RECORDS TO USE =
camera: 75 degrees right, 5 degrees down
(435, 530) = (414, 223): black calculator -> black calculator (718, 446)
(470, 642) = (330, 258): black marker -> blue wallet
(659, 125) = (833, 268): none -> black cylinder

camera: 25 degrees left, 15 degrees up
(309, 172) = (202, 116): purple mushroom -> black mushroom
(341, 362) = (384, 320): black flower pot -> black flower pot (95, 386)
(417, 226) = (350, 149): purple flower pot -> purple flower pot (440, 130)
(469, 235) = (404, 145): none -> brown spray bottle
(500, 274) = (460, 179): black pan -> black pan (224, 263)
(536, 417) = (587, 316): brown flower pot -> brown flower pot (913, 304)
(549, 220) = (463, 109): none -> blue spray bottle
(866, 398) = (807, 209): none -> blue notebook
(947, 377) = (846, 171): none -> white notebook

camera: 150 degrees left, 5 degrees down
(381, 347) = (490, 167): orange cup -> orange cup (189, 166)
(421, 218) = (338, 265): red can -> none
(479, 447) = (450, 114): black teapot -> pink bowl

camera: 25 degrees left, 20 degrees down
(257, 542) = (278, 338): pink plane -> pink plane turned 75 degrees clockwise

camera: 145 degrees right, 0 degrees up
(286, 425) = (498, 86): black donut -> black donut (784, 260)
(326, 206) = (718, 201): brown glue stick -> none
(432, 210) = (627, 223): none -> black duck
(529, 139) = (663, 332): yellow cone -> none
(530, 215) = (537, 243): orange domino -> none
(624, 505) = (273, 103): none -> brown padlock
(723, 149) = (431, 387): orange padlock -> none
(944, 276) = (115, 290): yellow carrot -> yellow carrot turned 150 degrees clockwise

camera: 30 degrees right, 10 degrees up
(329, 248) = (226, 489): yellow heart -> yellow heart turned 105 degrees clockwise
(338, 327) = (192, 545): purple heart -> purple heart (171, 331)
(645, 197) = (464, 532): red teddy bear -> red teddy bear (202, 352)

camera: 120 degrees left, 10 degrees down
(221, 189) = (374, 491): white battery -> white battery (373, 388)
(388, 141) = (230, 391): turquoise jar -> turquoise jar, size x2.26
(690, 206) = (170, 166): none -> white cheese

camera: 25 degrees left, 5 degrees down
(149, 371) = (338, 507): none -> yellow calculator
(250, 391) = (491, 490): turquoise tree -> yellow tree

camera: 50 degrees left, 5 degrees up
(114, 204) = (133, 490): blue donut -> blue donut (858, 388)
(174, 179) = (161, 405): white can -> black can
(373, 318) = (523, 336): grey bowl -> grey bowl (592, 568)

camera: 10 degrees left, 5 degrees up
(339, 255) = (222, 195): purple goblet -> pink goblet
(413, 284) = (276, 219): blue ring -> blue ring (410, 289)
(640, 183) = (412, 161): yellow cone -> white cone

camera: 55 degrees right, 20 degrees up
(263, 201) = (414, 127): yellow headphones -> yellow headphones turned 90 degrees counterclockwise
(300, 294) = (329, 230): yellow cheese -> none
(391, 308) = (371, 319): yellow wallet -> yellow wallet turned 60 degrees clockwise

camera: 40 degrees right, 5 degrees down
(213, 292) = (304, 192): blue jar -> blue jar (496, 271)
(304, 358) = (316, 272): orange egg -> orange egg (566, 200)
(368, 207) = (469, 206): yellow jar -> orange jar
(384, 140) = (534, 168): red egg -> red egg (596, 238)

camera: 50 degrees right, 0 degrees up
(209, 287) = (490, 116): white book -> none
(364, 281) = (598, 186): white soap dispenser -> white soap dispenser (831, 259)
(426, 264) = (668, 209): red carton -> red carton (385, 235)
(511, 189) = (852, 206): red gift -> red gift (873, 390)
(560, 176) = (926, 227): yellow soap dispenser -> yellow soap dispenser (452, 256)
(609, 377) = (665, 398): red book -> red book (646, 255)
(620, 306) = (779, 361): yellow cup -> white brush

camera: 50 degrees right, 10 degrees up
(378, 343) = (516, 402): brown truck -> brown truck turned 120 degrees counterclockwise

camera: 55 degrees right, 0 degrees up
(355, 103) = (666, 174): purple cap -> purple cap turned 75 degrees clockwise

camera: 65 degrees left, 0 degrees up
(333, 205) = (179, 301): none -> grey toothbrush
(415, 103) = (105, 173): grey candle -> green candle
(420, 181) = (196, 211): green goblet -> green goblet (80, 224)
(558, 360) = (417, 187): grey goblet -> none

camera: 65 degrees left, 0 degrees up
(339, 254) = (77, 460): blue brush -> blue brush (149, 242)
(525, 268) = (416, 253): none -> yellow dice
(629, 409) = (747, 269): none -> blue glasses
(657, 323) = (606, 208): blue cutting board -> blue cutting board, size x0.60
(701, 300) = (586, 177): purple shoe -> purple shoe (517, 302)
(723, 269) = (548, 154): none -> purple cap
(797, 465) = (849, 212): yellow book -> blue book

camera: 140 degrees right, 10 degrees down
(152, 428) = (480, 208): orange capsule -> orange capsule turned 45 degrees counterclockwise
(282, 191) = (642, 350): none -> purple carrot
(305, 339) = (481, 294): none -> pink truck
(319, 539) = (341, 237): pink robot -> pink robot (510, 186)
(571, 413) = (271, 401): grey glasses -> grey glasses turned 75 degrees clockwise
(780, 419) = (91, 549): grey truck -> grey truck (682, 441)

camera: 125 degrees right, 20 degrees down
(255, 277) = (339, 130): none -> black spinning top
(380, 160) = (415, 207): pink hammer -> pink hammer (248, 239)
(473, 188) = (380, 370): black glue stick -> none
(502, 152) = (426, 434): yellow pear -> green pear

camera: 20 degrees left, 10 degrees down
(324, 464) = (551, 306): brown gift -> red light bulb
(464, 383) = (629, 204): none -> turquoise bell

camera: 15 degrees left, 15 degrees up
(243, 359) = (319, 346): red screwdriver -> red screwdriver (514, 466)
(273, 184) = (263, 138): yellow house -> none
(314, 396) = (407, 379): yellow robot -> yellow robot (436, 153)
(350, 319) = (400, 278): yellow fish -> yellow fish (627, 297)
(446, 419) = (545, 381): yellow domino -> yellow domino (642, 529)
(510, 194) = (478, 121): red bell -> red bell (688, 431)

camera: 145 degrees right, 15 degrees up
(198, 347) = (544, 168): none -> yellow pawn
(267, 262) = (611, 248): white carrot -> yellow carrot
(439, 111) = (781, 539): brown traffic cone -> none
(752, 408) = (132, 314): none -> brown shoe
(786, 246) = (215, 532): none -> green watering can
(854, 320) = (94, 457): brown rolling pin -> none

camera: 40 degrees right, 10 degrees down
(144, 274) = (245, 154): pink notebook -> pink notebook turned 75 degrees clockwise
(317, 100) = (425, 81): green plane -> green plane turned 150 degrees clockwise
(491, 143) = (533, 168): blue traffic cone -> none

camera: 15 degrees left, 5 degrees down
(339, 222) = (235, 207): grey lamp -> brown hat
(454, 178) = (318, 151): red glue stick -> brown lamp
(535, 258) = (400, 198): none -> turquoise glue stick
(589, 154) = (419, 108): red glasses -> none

AIM OF THE TASK =
Throughout the material above, report each line holding the word "turquoise".

EXERCISE ANSWER =
(388, 141) = (230, 391): turquoise jar -> turquoise jar, size x2.26
(250, 391) = (491, 490): turquoise tree -> yellow tree
(464, 383) = (629, 204): none -> turquoise bell
(535, 258) = (400, 198): none -> turquoise glue stick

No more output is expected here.